▶ **What the task requires**
Starting at the line containing "R212: 13 (N017, VDD) -> none" and ending at the line containing "R211: 8.2k (N005, N017) -> 33k (N005, N017)", print every line of the material below exactly, both ends included, and stop there.

▶ **Working data**
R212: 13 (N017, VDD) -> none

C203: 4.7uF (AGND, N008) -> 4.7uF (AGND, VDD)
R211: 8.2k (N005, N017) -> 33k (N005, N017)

...

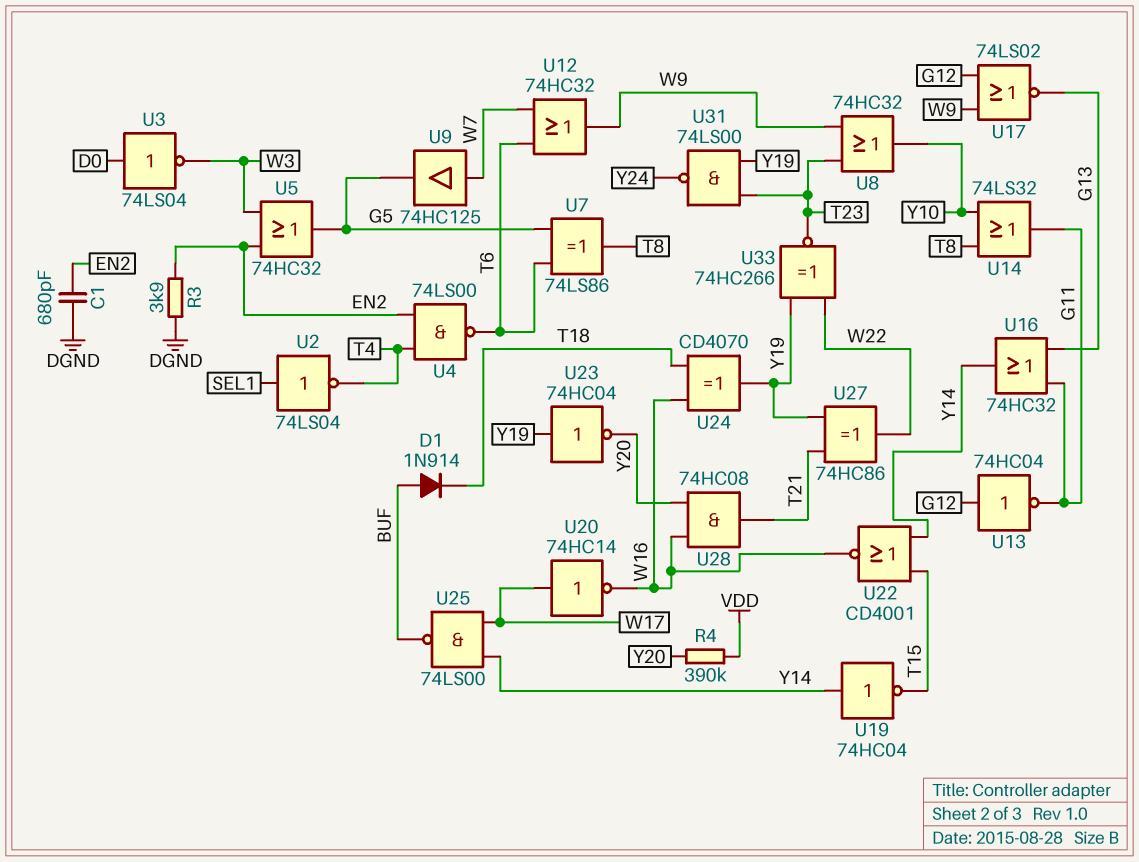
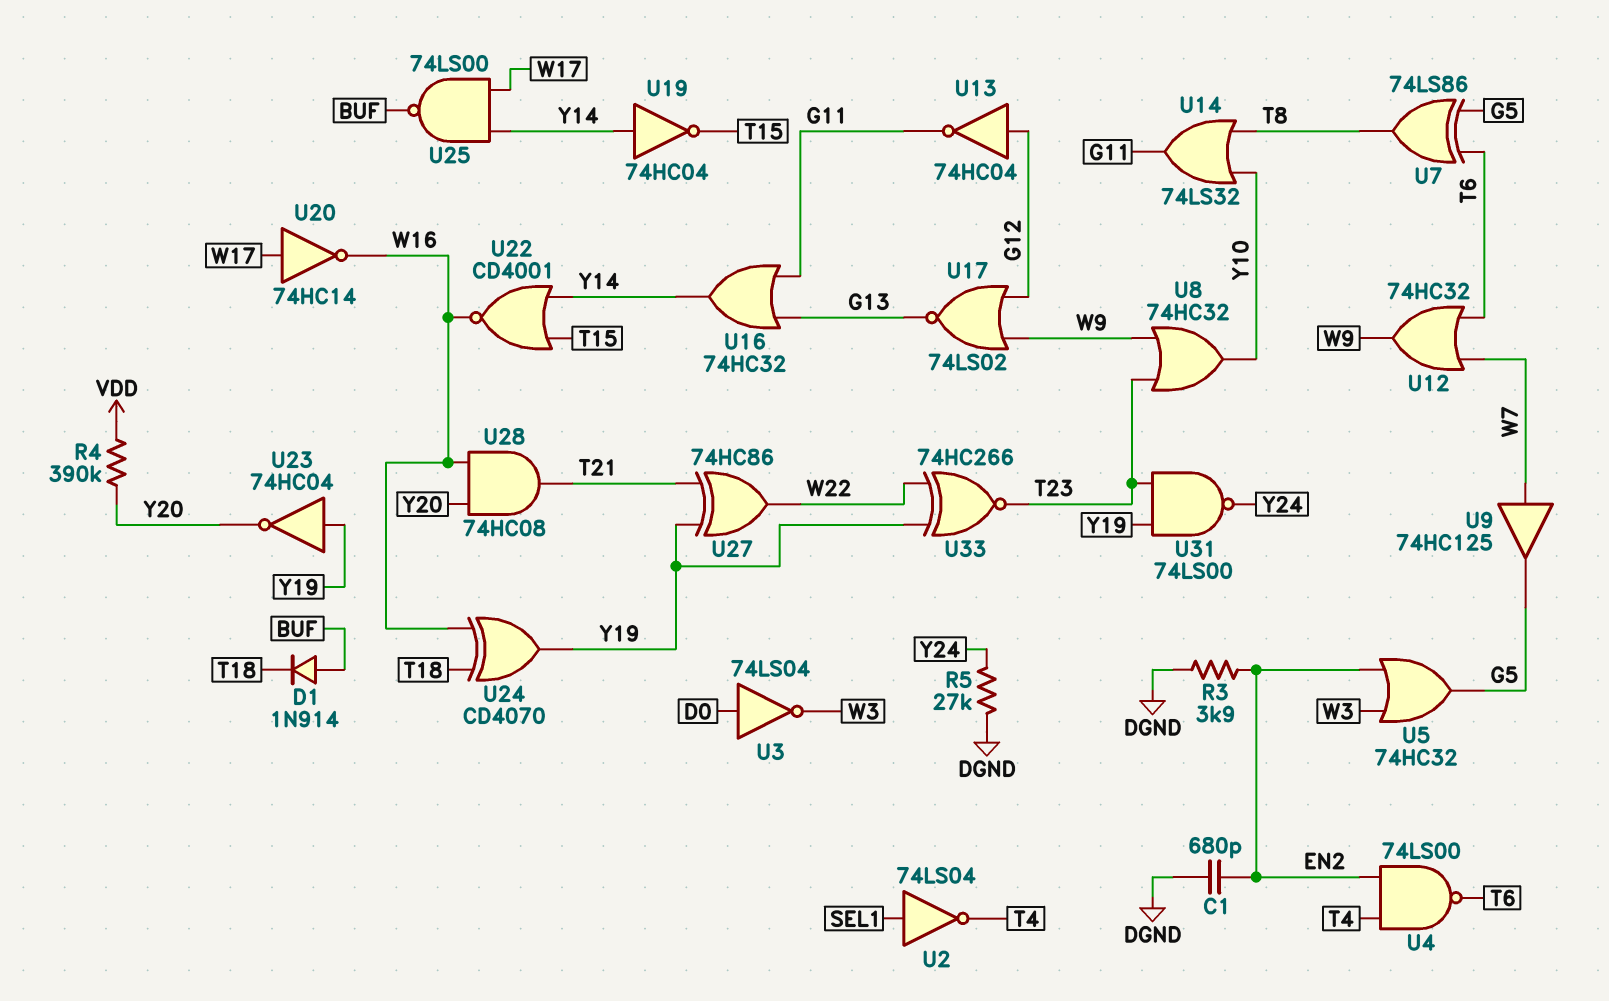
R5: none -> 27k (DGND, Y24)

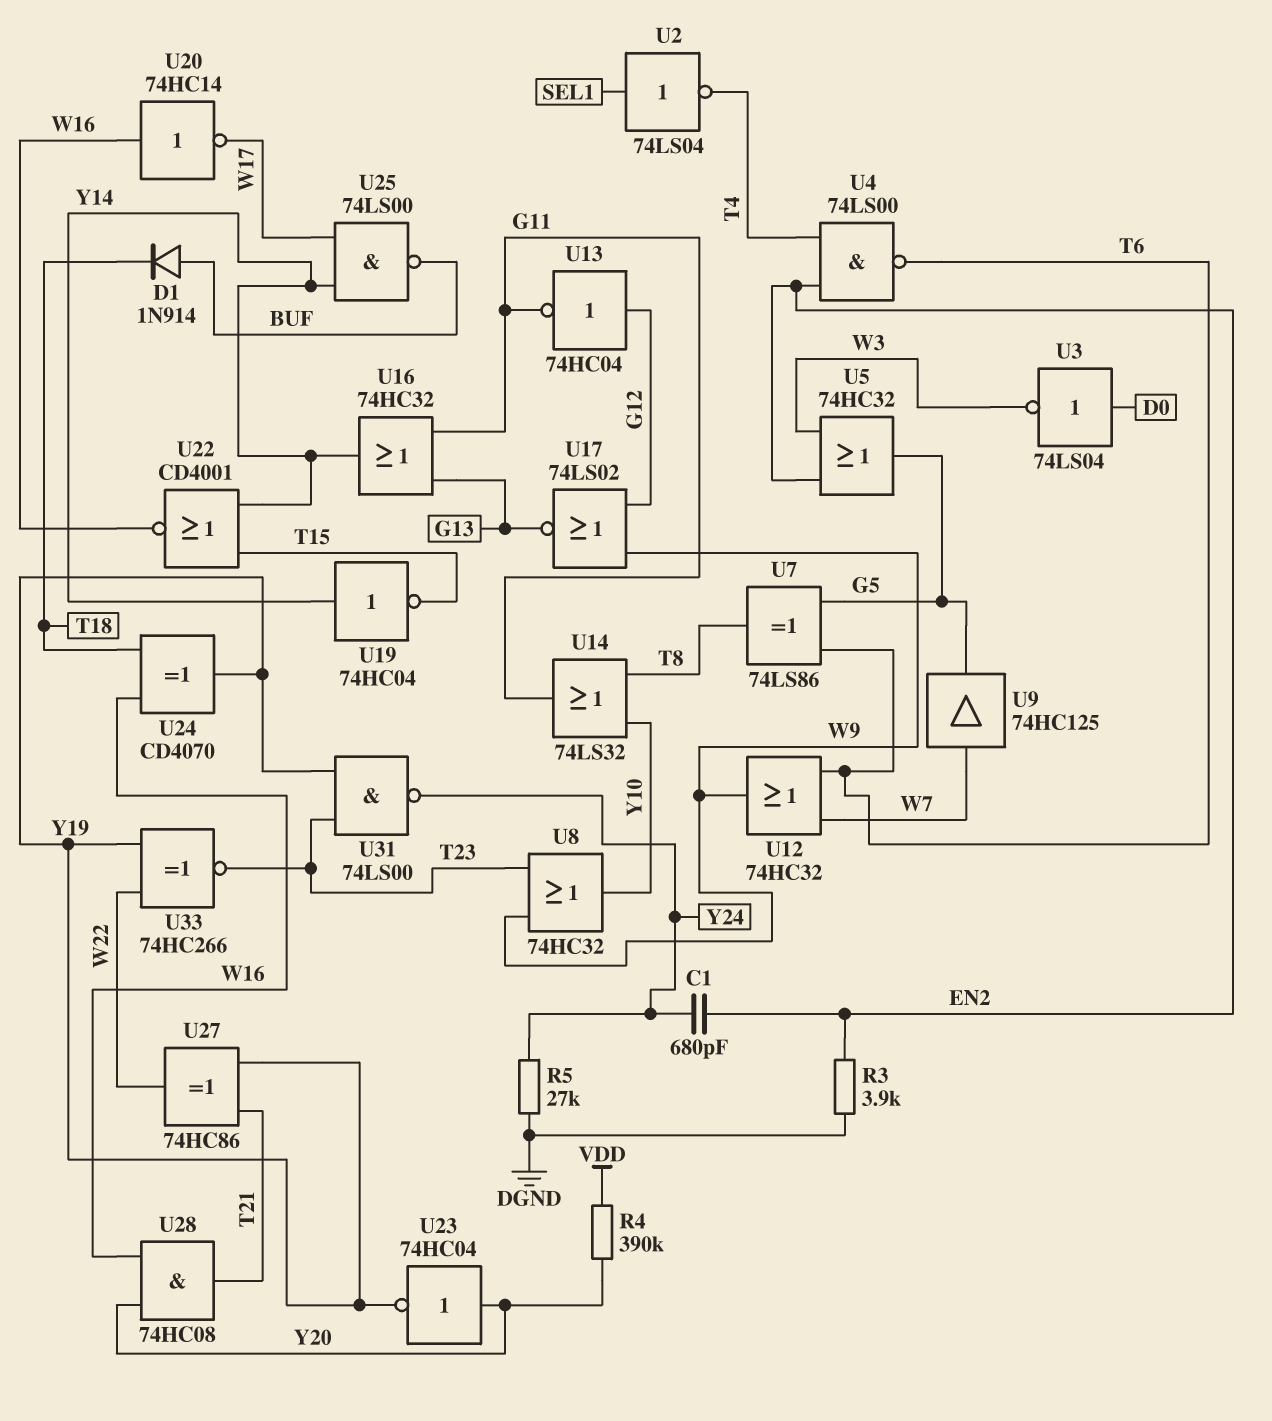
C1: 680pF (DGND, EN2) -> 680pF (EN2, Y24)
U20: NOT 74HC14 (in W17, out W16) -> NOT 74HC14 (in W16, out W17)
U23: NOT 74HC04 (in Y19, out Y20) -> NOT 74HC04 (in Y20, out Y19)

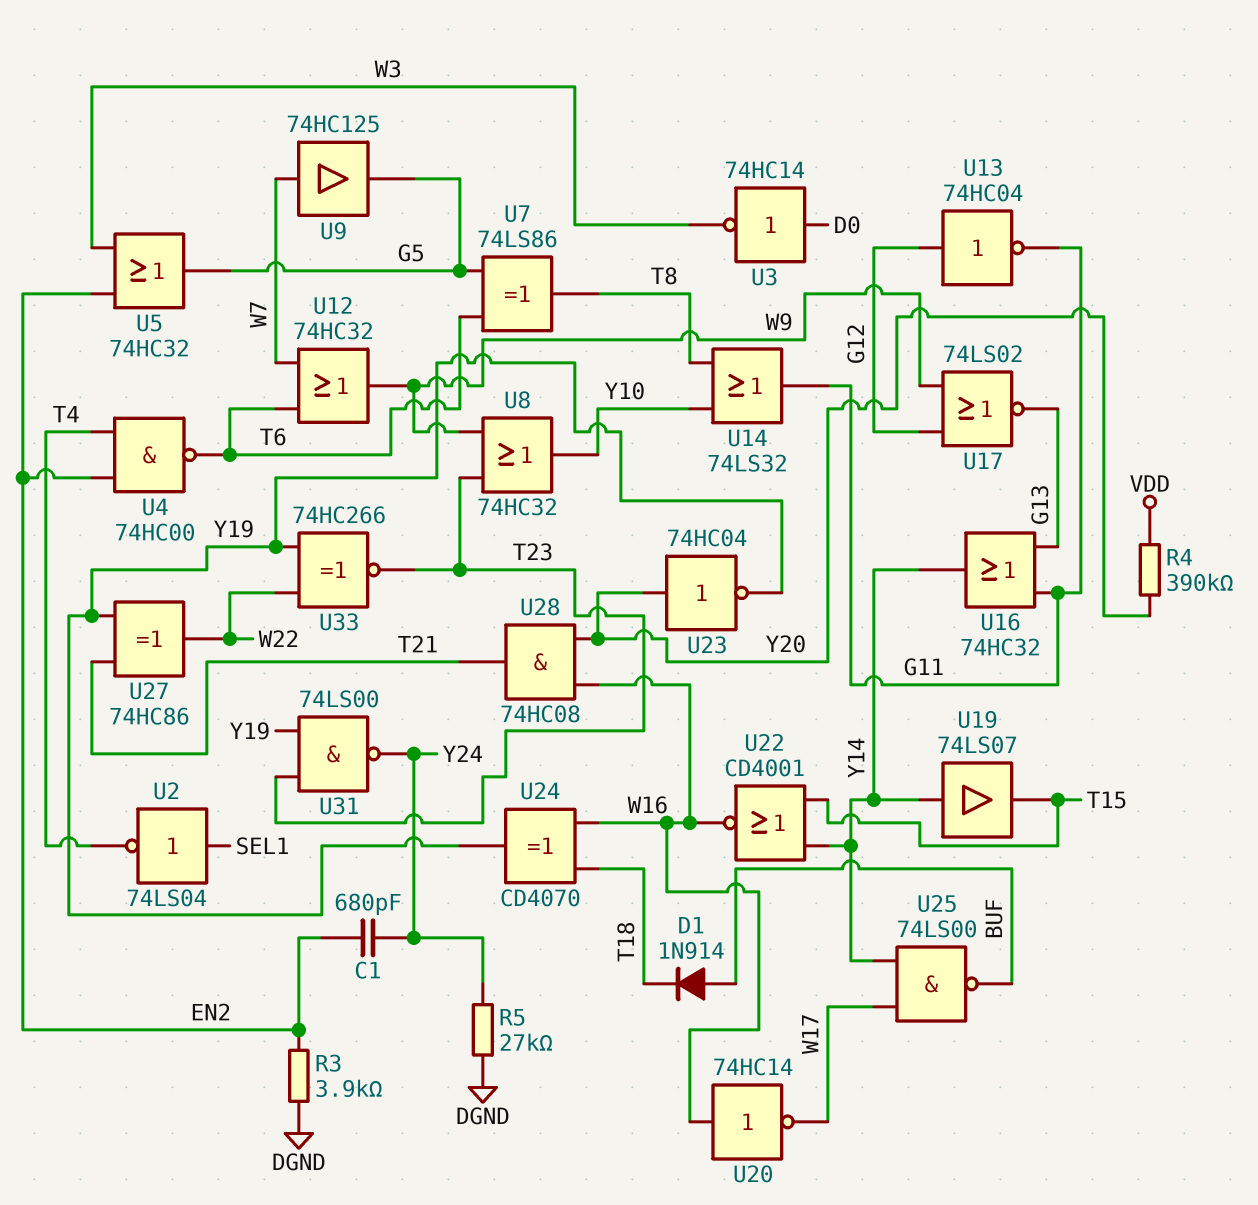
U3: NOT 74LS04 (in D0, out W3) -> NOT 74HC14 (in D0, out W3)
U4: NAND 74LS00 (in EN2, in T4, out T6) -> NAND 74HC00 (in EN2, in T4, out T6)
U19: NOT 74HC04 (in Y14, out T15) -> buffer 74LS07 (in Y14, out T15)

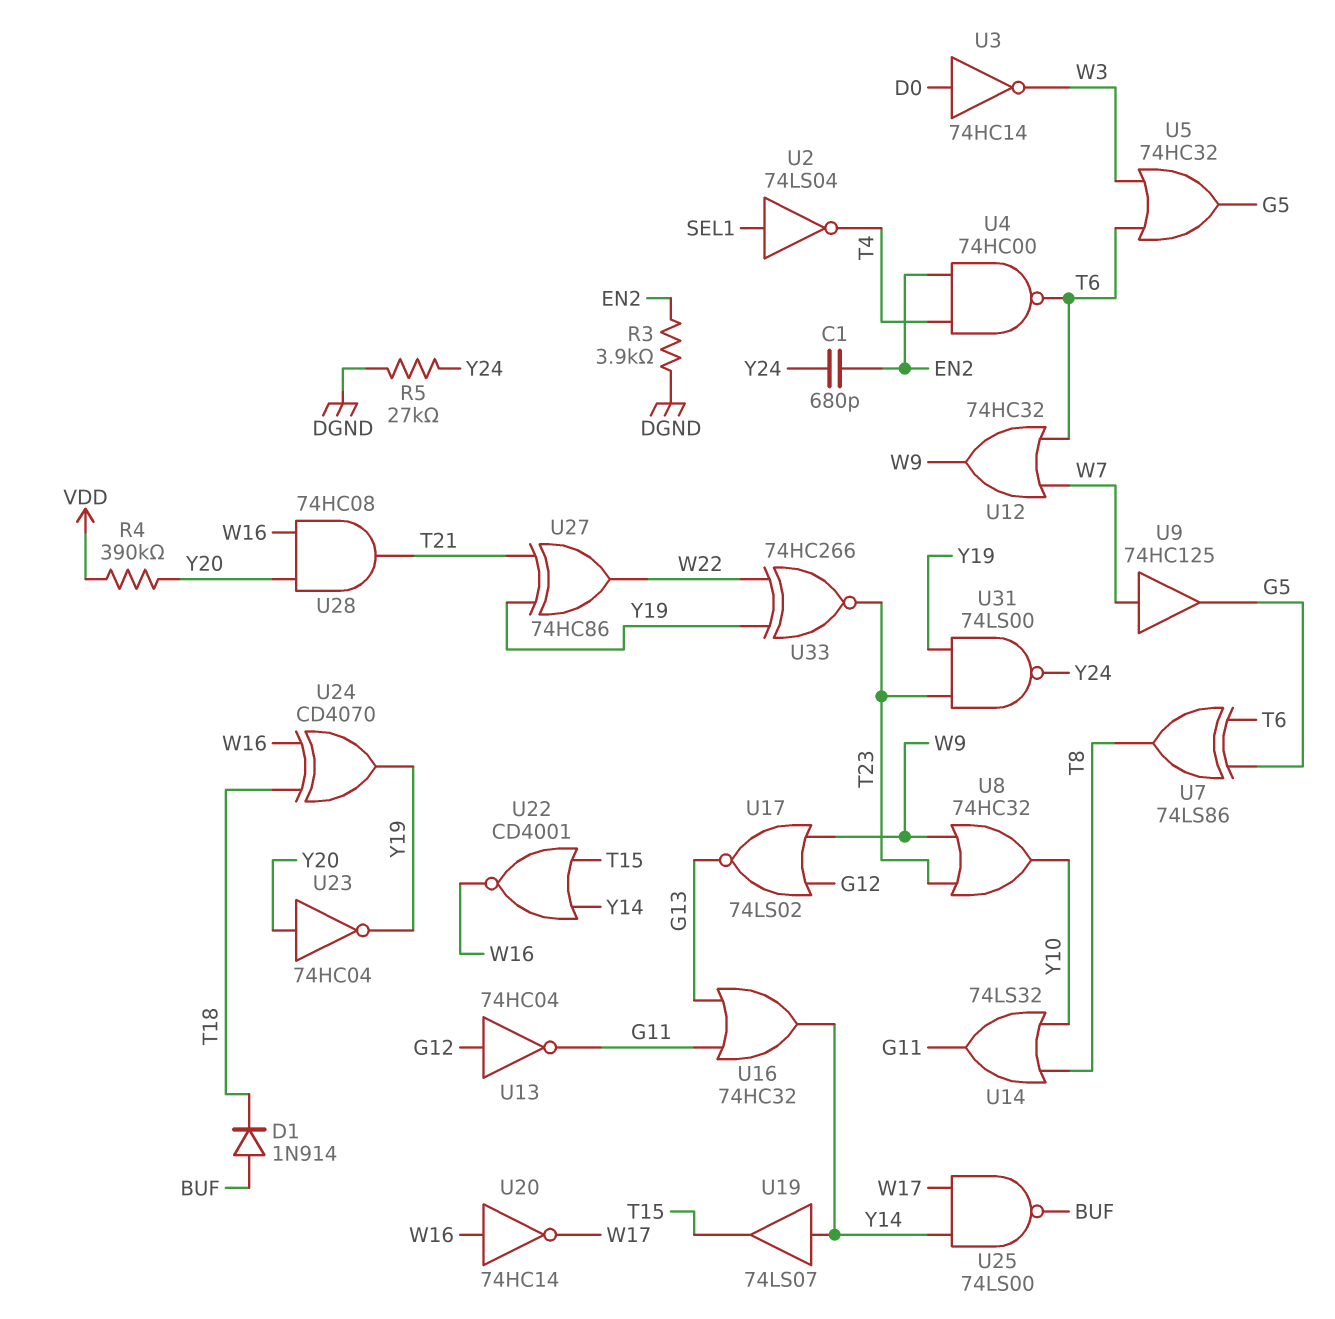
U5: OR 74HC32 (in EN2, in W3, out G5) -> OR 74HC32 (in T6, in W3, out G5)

▶ **Task solution**
R212: 13 (N017, VDD) -> none

C203: 4.7uF (AGND, N008) -> 4.7uF (AGND, VDD)
R211: 8.2k (N005, N017) -> 33k (N005, N017)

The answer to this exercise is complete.